WORK REQUEST: Please transcribe the entries that follow exactly as they stand, skipping each picture.

· · · ·

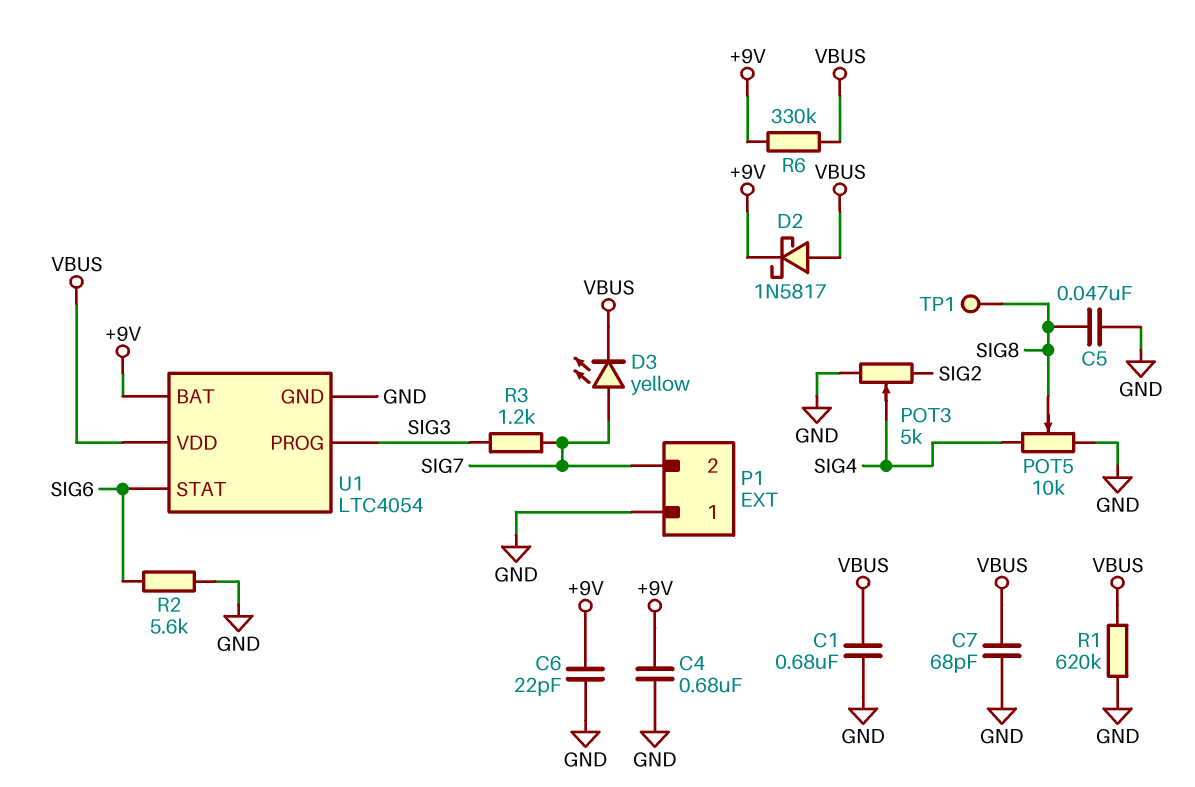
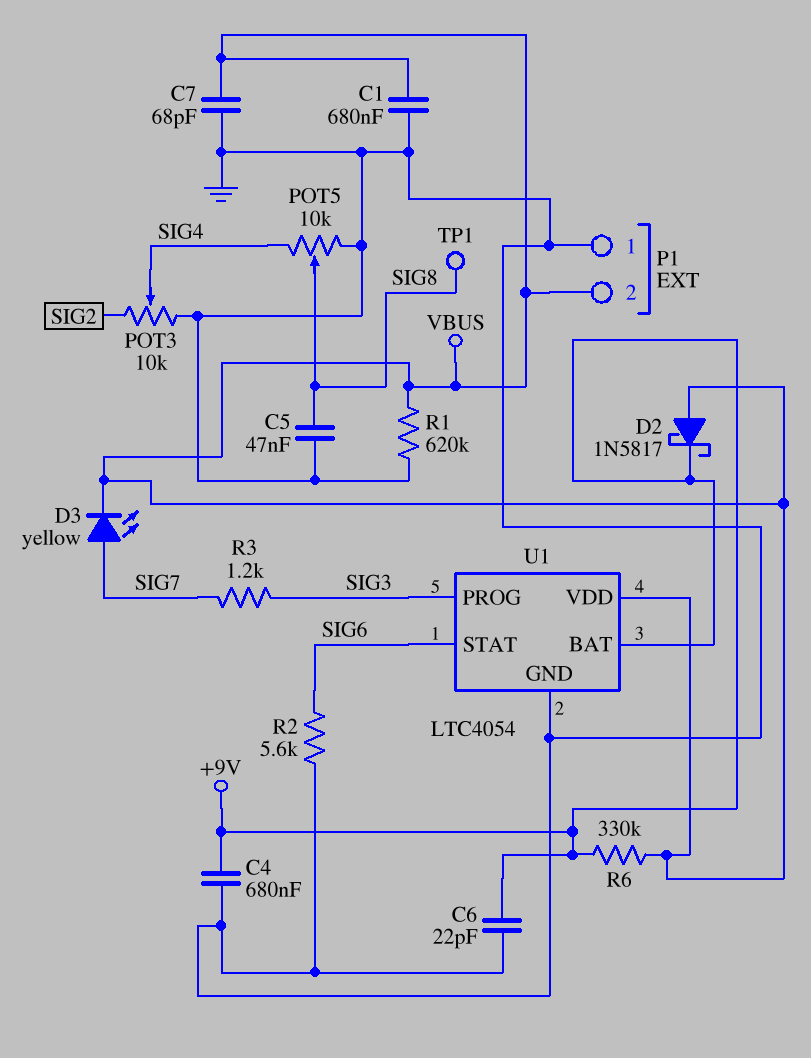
P1 pin 2: SIG7 -> VBUS
POT3: 5k (GND, SIG2, wiper SIG4) -> 10k (GND, SIG2, wiper SIG4)

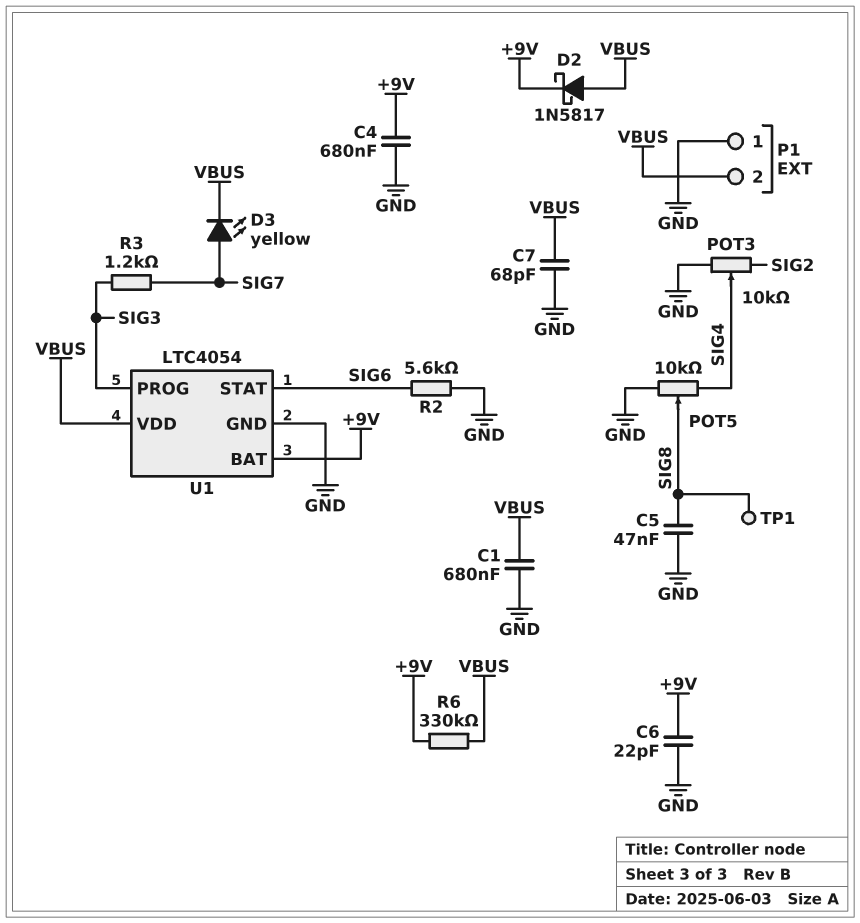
R1: 620k (GND, VBUS) -> none

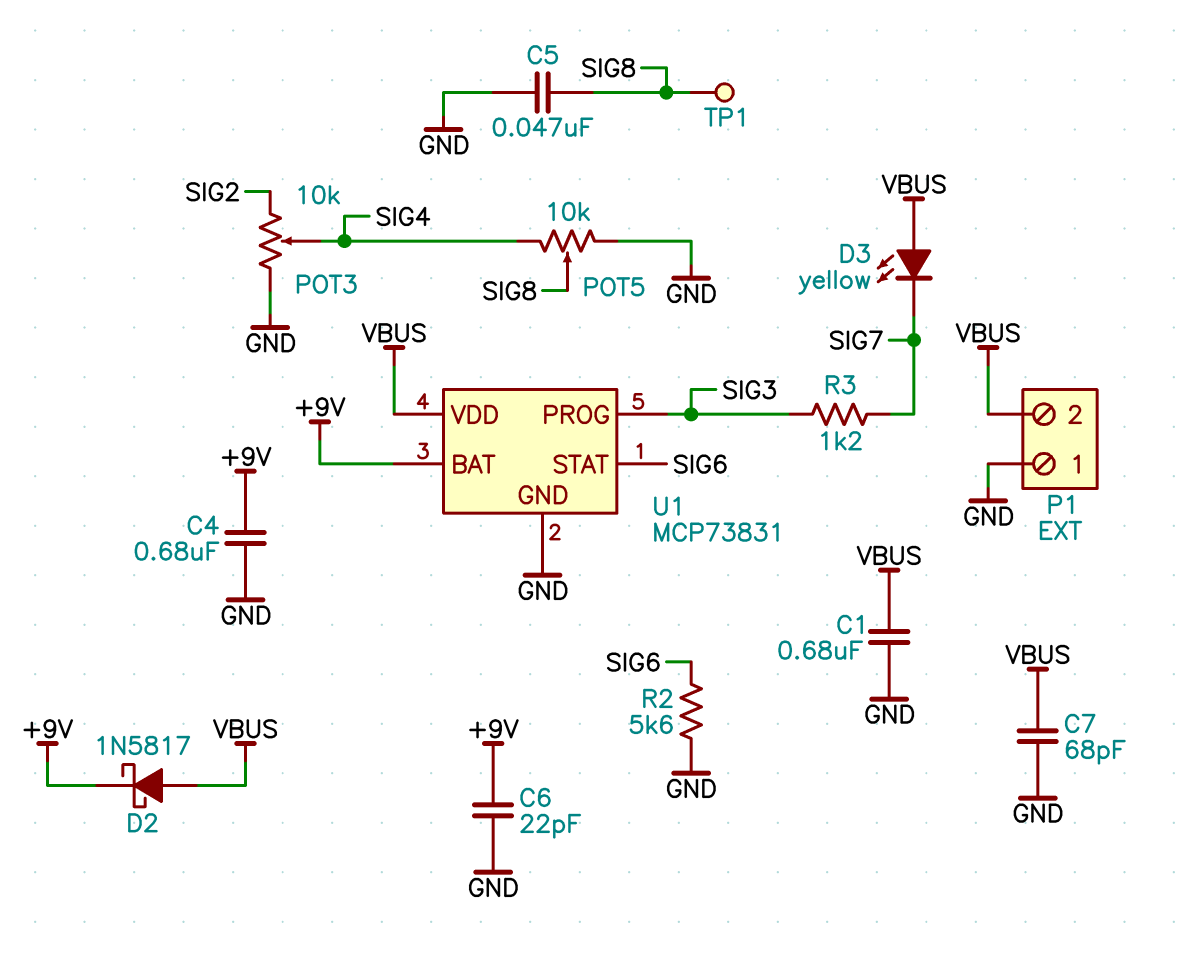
D3: LED yellow (A SIG7, K VBUS) -> LED yellow (A VBUS, K SIG7)
R6: 330k (+9V, VBUS) -> none
U1: LTC4054 -> MCP73831

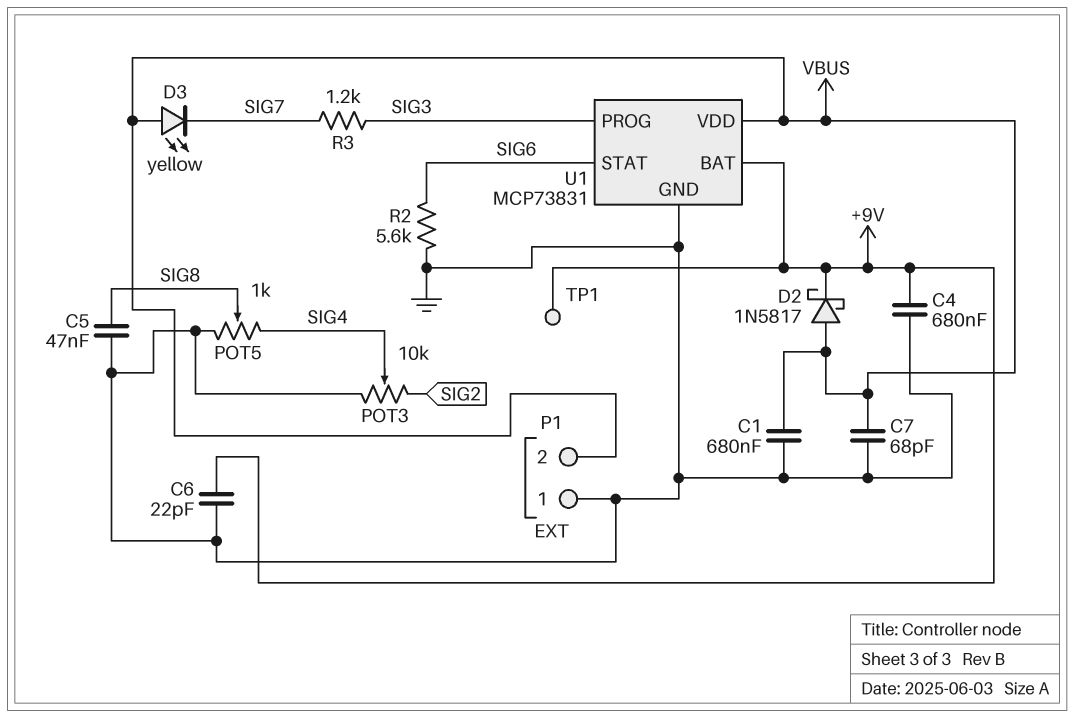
POT5: 10k (GND, SIG4, wiper SIG8) -> 1k (GND, SIG4, wiper SIG8)
TP1: test point (SIG8) -> test point (+9V)

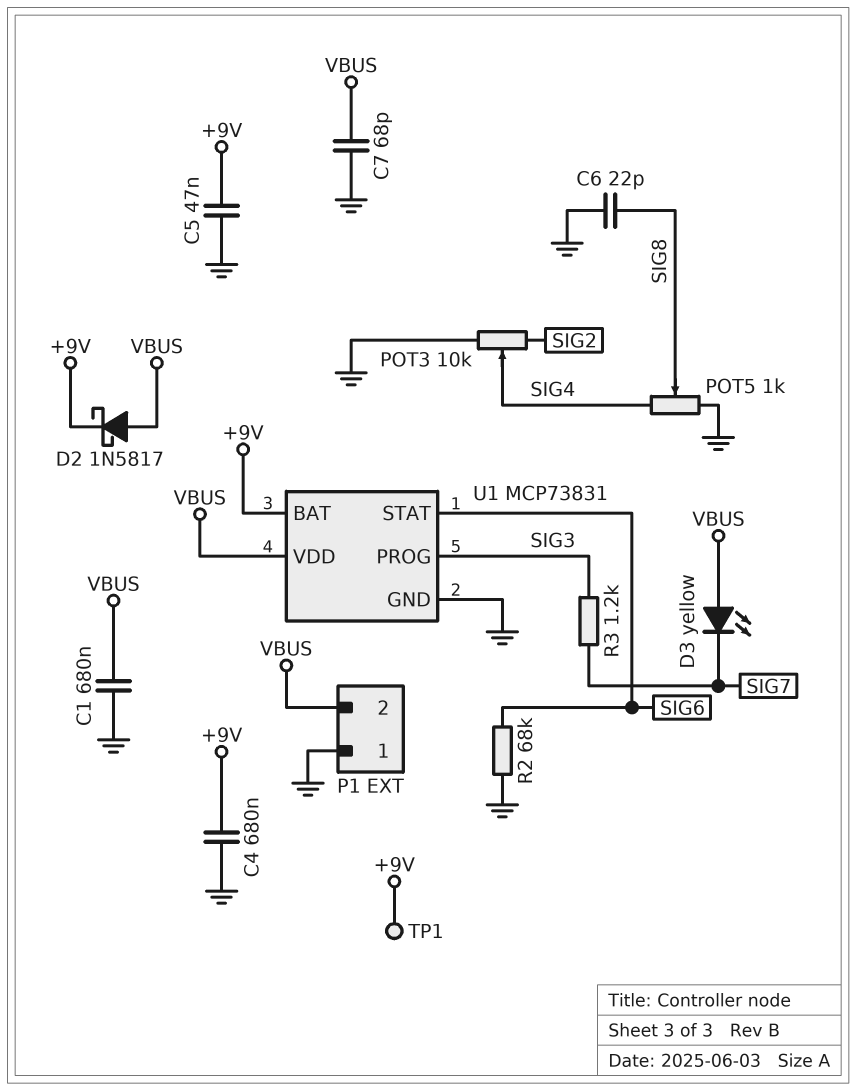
C5: 47nF (GND, SIG8) -> 47nF (+9V, GND)
C6: 22pF (+9V, GND) -> 22pF (GND, SIG8)
R2: 5.6k (GND, SIG6) -> 68k (GND, SIG6)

· · · ·

PROBLEM SOLUTION:
P1 pin 2: SIG7 -> VBUS
POT3: 5k (GND, SIG2, wiper SIG4) -> 10k (GND, SIG2, wiper SIG4)

R1: 620k (GND, VBUS) -> none

D3: LED yellow (A SIG7, K VBUS) -> LED yellow (A VBUS, K SIG7)
R6: 330k (+9V, VBUS) -> none
U1: LTC4054 -> MCP73831

POT5: 10k (GND, SIG4, wiper SIG8) -> 1k (GND, SIG4, wiper SIG8)
TP1: test point (SIG8) -> test point (+9V)

C5: 47nF (GND, SIG8) -> 47nF (+9V, GND)
C6: 22pF (+9V, GND) -> 22pF (GND, SIG8)
R2: 5.6k (GND, SIG6) -> 68k (GND, SIG6)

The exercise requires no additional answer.